Direction: The lines to extract begin at the line that contains "Target: stroma. Reply" and run through the last line of the listing; reproduce them exactly, minus any pictures.

⟨

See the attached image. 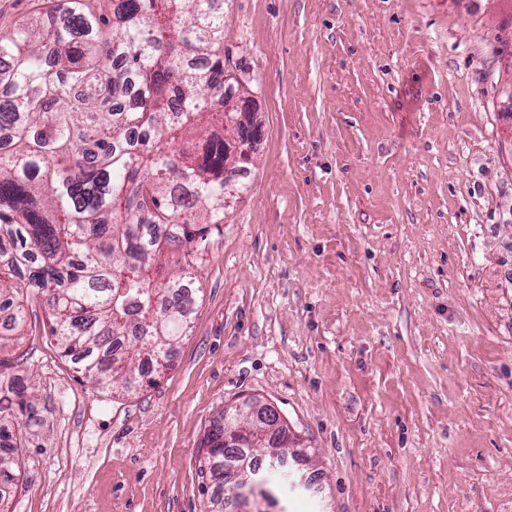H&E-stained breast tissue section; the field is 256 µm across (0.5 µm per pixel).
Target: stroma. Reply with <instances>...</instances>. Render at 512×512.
<instances>
[{
  "label": "stroma",
  "mask_w": 512,
  "mask_h": 512,
  "mask_svg": "<svg viewBox=\"0 0 512 512\" xmlns=\"http://www.w3.org/2000/svg\"><path fill=\"white\" fill-rule=\"evenodd\" d=\"M218 5L260 139L190 332L128 395L33 304L0 512H202V442L247 397L312 450L323 493L284 512H512V0Z\"/></svg>",
  "instance_id": "1"
}]
</instances>
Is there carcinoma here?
Masks as SVG:
<instances>
[{
	"instance_id": "carcinoma-1",
	"label": "carcinoma",
	"mask_w": 512,
	"mask_h": 512,
	"mask_svg": "<svg viewBox=\"0 0 512 512\" xmlns=\"http://www.w3.org/2000/svg\"><path fill=\"white\" fill-rule=\"evenodd\" d=\"M55 0L52 22L0 32V475L18 466L10 424L38 416L12 386L6 358L25 330V303L40 299L61 354L96 385L139 389L143 367H167L195 313L196 279L170 269L164 247L205 239L224 223L234 151L255 142L251 112L226 92L224 13L217 0ZM202 56L205 68L179 61ZM149 137L134 142L129 133ZM170 226L164 238L147 233ZM240 444L285 451L288 427L272 435L220 416L206 435L214 485L206 512H225L233 489L224 466ZM266 483L292 489L288 470Z\"/></svg>"
}]
</instances>
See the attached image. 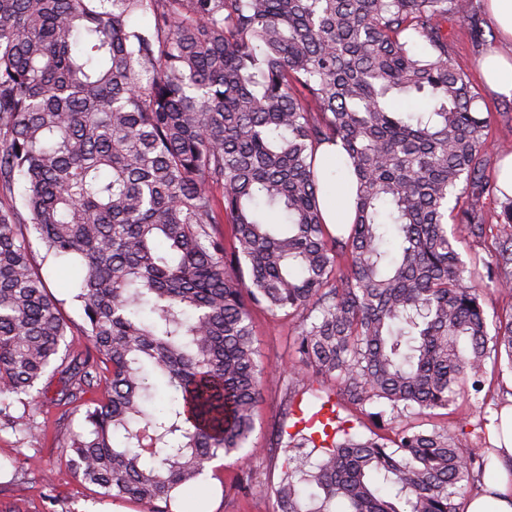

⟩

Answer to this problem:
Target: stroma. Reply with <instances>...</instances>. Render at 512×512.
<instances>
[{
  "label": "stroma",
  "mask_w": 512,
  "mask_h": 512,
  "mask_svg": "<svg viewBox=\"0 0 512 512\" xmlns=\"http://www.w3.org/2000/svg\"><path fill=\"white\" fill-rule=\"evenodd\" d=\"M218 5L260 139L190 332L128 395L33 304L0 512H202V442L247 397L312 450L323 493L284 512H512V0Z\"/></svg>",
  "instance_id": "1"
}]
</instances>
Is there carcinoma here?
Masks as SVG:
<instances>
[{
	"instance_id": "carcinoma-1",
	"label": "carcinoma",
	"mask_w": 512,
	"mask_h": 512,
	"mask_svg": "<svg viewBox=\"0 0 512 512\" xmlns=\"http://www.w3.org/2000/svg\"><path fill=\"white\" fill-rule=\"evenodd\" d=\"M55 0L52 22L0 32V475L18 466L10 424L38 416L12 386L6 358L25 330V303L40 299L61 354L96 385L139 389L143 367H167L195 313L196 279L170 269L164 247L205 239L224 223L234 151L255 142L251 112L226 92L224 13L217 0ZM202 56L205 68L179 61ZM149 137L134 142L129 133ZM170 226L164 238L147 233ZM240 444L285 451L288 427L272 435L220 416L206 435L214 485L206 512H225L233 489L224 466ZM266 483L292 489L288 470Z\"/></svg>"
}]
</instances>
See the attached image. 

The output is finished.